**Problem:** Scan the listing below and copy each line holding the word "ellipse".

::::

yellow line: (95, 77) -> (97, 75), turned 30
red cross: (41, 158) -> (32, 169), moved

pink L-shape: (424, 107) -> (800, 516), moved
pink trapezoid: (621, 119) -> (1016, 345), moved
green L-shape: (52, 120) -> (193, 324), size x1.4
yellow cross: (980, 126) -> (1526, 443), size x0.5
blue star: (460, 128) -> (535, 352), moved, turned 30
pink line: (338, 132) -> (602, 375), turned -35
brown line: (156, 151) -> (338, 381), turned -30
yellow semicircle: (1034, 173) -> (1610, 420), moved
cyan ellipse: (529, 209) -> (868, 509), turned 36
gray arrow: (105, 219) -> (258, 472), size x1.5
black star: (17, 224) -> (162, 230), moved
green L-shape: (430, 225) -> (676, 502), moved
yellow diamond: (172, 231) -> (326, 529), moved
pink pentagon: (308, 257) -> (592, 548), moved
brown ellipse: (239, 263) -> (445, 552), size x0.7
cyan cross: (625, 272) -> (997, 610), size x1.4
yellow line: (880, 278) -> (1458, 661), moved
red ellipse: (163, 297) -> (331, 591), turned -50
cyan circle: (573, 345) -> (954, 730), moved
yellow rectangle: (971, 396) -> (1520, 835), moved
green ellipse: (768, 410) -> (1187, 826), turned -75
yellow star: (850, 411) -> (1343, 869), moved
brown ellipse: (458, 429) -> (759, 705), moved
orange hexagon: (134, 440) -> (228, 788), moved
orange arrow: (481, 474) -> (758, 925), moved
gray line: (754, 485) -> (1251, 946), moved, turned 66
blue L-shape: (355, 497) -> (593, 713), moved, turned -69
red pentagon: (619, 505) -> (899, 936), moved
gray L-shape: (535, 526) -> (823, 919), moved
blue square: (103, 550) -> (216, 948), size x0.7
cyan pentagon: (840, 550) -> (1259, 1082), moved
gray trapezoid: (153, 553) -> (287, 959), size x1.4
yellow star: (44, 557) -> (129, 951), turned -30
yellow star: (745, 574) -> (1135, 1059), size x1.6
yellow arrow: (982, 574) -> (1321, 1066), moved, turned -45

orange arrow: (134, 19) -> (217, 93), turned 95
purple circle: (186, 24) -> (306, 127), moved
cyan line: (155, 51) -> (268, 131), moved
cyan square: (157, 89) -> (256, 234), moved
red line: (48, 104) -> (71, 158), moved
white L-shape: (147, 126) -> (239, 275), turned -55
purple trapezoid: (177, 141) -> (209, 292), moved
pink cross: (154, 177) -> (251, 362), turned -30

::::

**Answer box:**
cyan ellipse: (529, 209) -> (868, 509), turned 36
brown ellipse: (239, 263) -> (445, 552), size x0.7
red ellipse: (163, 297) -> (331, 591), turned -50
green ellipse: (768, 410) -> (1187, 826), turned -75
brown ellipse: (458, 429) -> (759, 705), moved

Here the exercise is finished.